(Collected data)
--------------------------------

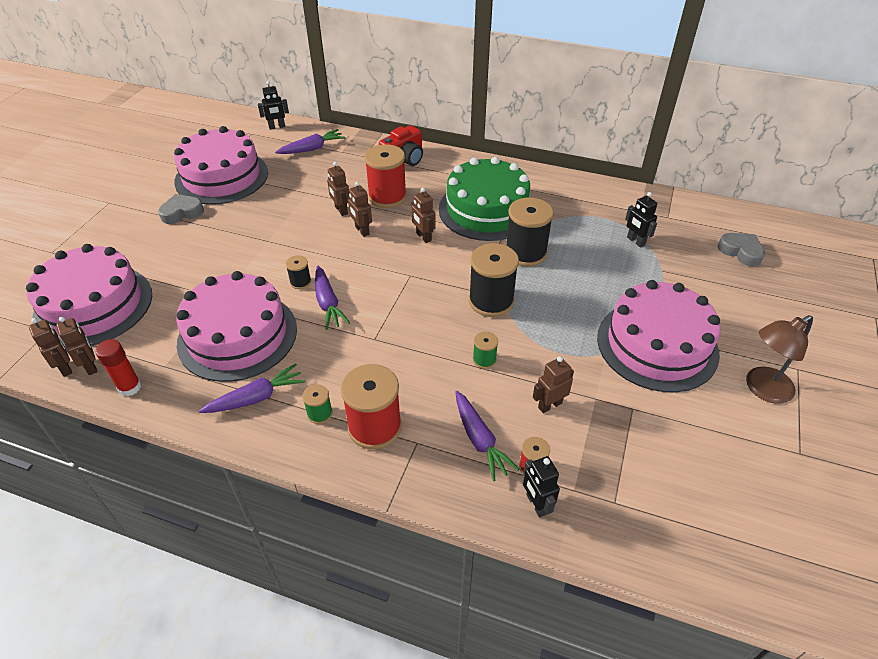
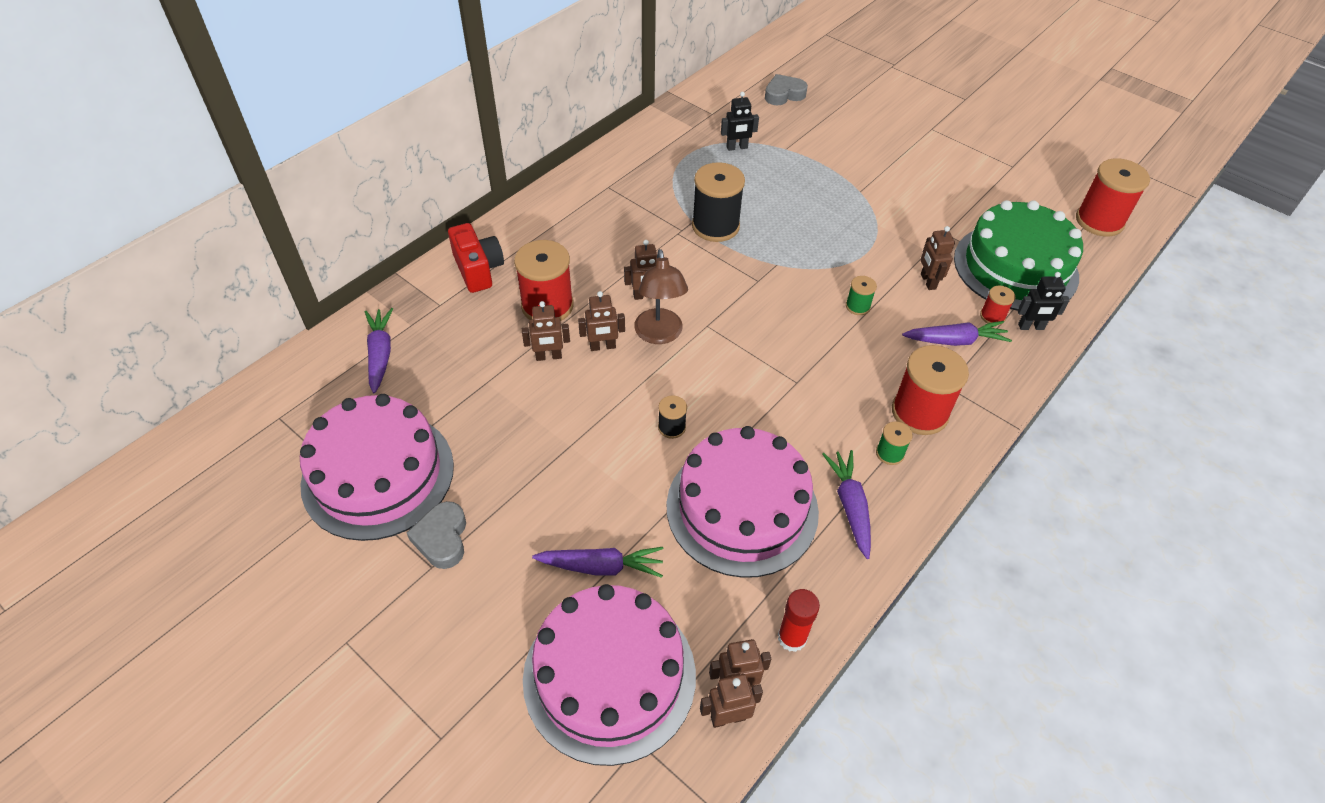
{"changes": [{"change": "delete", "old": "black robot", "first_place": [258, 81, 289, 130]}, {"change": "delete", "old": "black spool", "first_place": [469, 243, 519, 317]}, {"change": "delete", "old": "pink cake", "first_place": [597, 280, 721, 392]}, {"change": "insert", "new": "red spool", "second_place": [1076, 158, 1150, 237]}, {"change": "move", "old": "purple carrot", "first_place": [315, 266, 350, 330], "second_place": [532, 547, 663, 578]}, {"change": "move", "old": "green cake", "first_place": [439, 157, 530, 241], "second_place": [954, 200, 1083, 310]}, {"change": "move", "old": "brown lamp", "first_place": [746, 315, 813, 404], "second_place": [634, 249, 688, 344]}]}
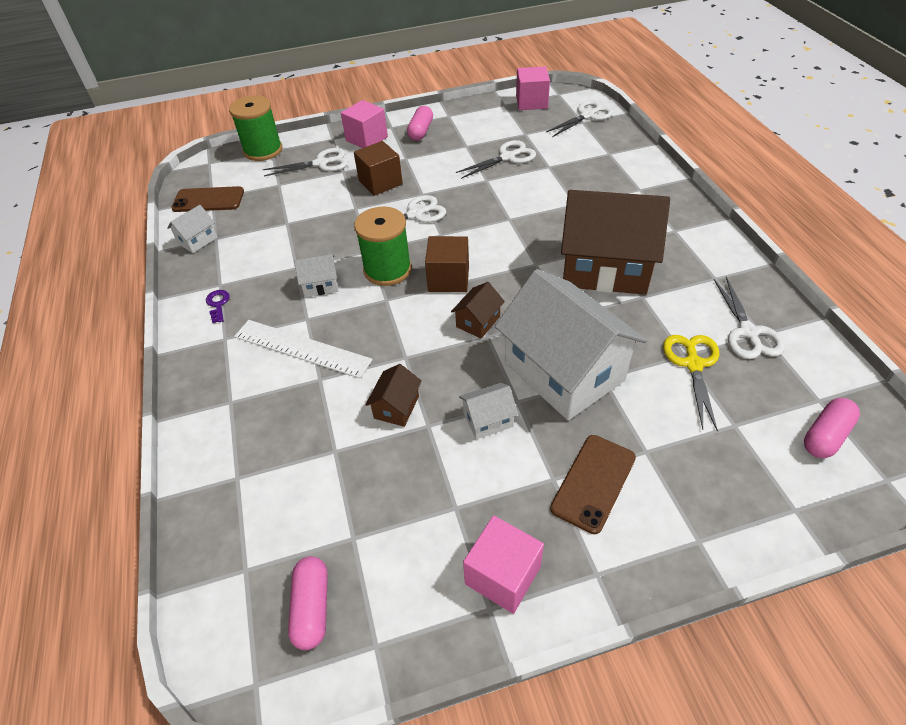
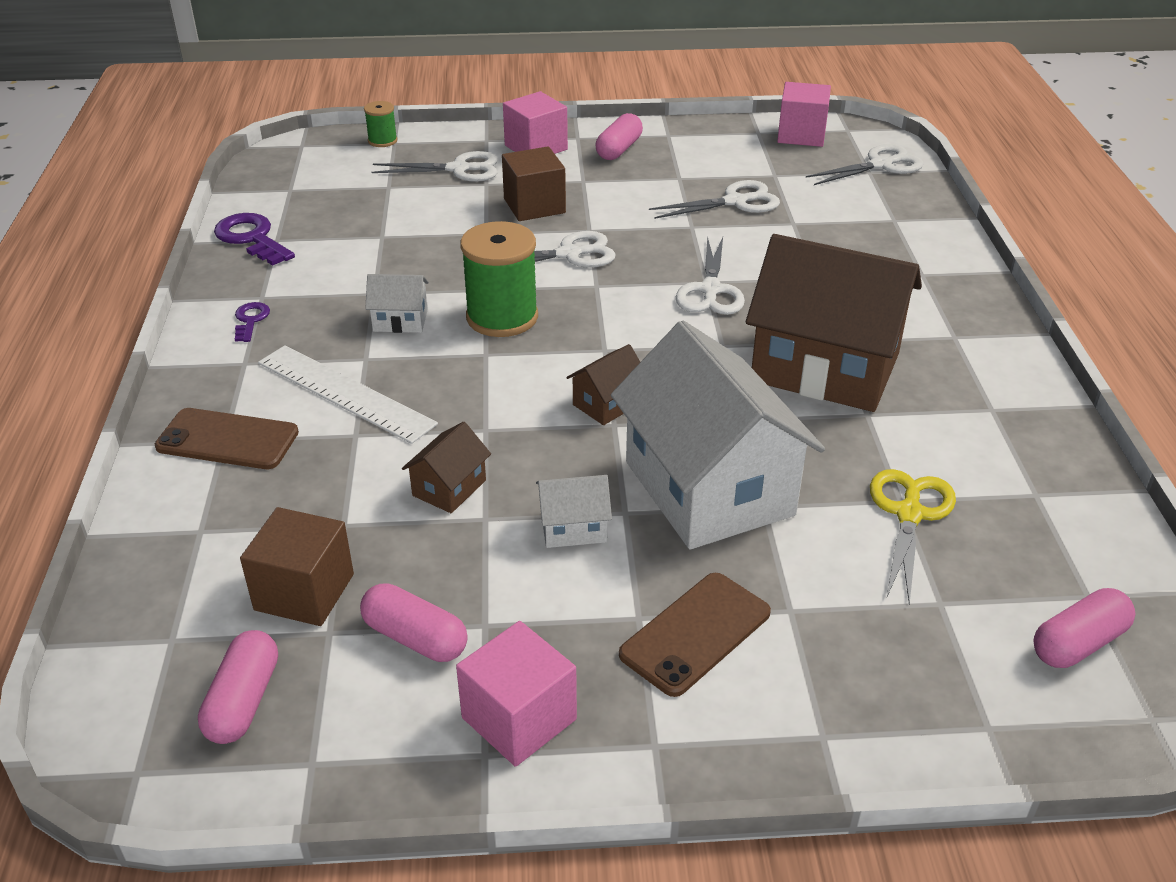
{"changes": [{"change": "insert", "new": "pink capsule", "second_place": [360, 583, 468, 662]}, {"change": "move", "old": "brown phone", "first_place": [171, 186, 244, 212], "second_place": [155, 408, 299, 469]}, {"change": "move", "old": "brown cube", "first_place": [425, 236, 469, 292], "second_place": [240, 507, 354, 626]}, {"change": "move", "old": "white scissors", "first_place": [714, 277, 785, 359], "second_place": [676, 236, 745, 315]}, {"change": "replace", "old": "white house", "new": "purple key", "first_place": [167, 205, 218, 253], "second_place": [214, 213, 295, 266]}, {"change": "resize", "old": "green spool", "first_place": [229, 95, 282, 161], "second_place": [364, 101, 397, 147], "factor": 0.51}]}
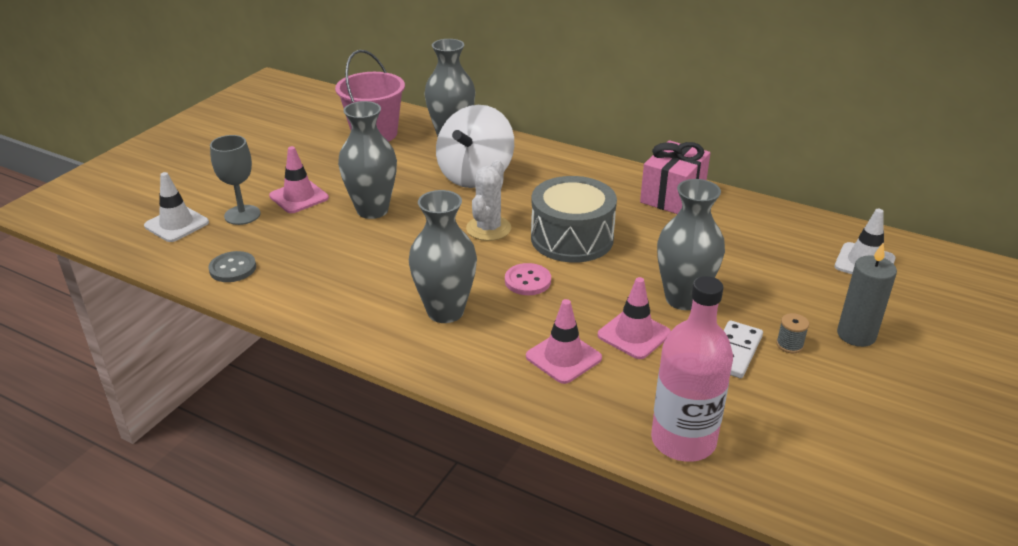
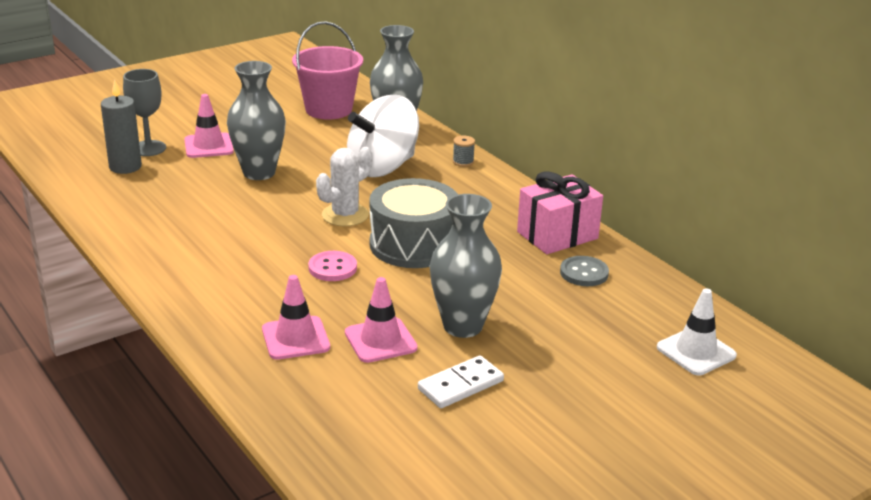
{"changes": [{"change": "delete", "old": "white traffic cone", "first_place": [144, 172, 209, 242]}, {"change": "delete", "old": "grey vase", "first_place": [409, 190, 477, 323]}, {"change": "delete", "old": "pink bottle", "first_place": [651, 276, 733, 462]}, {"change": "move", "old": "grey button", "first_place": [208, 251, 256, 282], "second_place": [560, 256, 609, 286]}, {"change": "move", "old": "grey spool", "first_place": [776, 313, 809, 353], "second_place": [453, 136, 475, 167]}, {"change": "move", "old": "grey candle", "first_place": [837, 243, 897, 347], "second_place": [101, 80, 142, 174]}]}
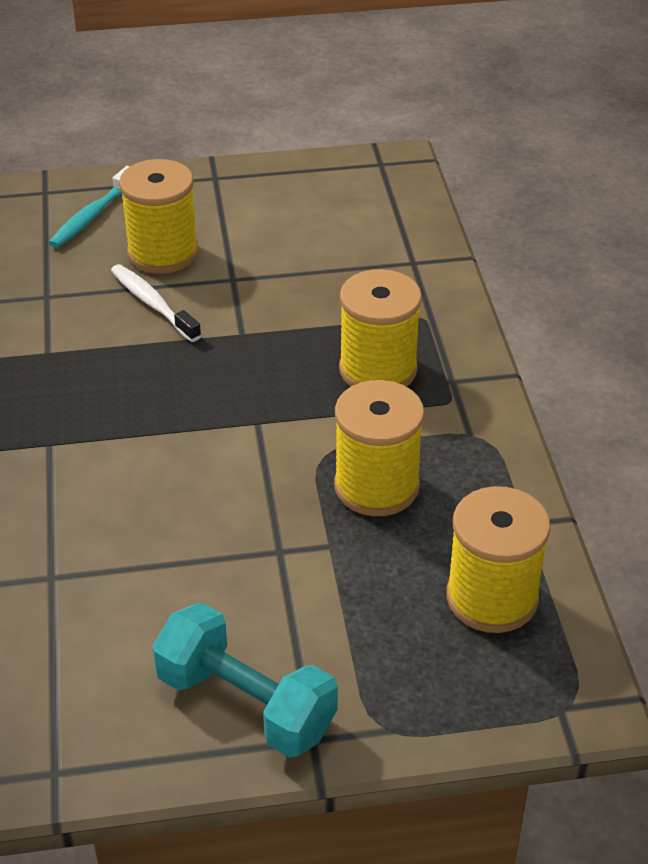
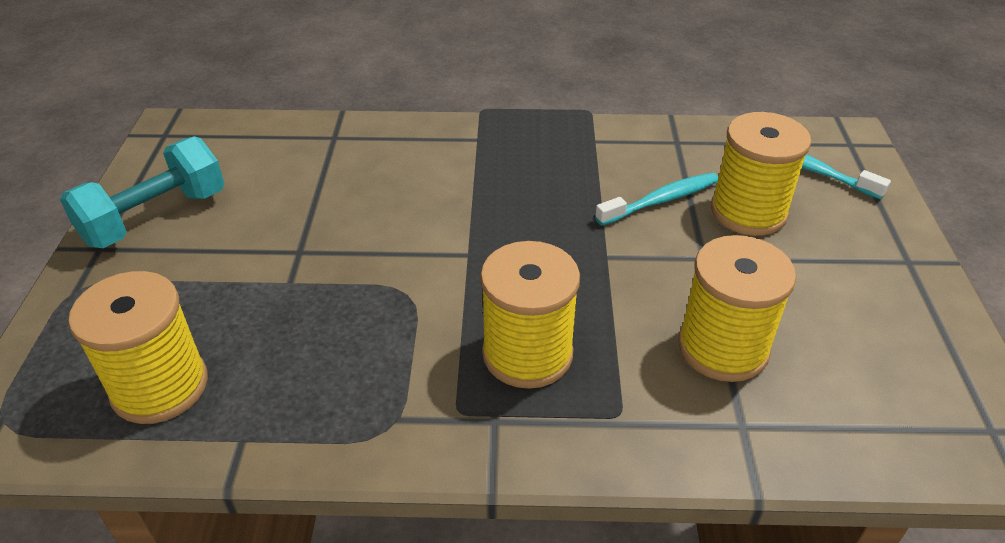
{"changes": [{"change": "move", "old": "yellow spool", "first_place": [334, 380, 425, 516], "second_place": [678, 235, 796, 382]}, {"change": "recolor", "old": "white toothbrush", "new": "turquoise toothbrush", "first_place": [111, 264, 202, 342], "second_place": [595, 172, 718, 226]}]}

--------------------------------

(What you should do)
Repeat the material above word for word and skip every image in it.

(Written answer)
{"changes": [{"change": "delete", "old": "black robot", "first_place": [258, 81, 289, 130]}, {"change": "delete", "old": "black spool", "first_place": [469, 243, 519, 317]}, {"change": "delete", "old": "pink cake", "first_place": [597, 280, 721, 392]}, {"change": "insert", "new": "red spool", "second_place": [1076, 158, 1150, 237]}, {"change": "move", "old": "purple carrot", "first_place": [315, 266, 350, 330], "second_place": [532, 547, 663, 578]}, {"change": "move", "old": "green cake", "first_place": [439, 157, 530, 241], "second_place": [954, 200, 1083, 310]}, {"change": "move", "old": "brown lamp", "first_place": [746, 315, 813, 404], "second_place": [634, 249, 688, 344]}]}
{"changes": [{"change": "insert", "new": "pink capsule", "second_place": [360, 583, 468, 662]}, {"change": "move", "old": "brown phone", "first_place": [171, 186, 244, 212], "second_place": [155, 408, 299, 469]}, {"change": "move", "old": "brown cube", "first_place": [425, 236, 469, 292], "second_place": [240, 507, 354, 626]}, {"change": "move", "old": "white scissors", "first_place": [714, 277, 785, 359], "second_place": [676, 236, 745, 315]}, {"change": "replace", "old": "white house", "new": "purple key", "first_place": [167, 205, 218, 253], "second_place": [214, 213, 295, 266]}, {"change": "resize", "old": "green spool", "first_place": [229, 95, 282, 161], "second_place": [364, 101, 397, 147], "factor": 0.51}]}
{"changes": [{"change": "delete", "old": "white traffic cone", "first_place": [144, 172, 209, 242]}, {"change": "delete", "old": "grey vase", "first_place": [409, 190, 477, 323]}, {"change": "delete", "old": "pink bottle", "first_place": [651, 276, 733, 462]}, {"change": "move", "old": "grey button", "first_place": [208, 251, 256, 282], "second_place": [560, 256, 609, 286]}, {"change": "move", "old": "grey spool", "first_place": [776, 313, 809, 353], "second_place": [453, 136, 475, 167]}, {"change": "move", "old": "grey candle", "first_place": [837, 243, 897, 347], "second_place": [101, 80, 142, 174]}]}
{"changes": [{"change": "move", "old": "yellow spool", "first_place": [334, 380, 425, 516], "second_place": [678, 235, 796, 382]}, {"change": "recolor", "old": "white toothbrush", "new": "turquoise toothbrush", "first_place": [111, 264, 202, 342], "second_place": [595, 172, 718, 226]}]}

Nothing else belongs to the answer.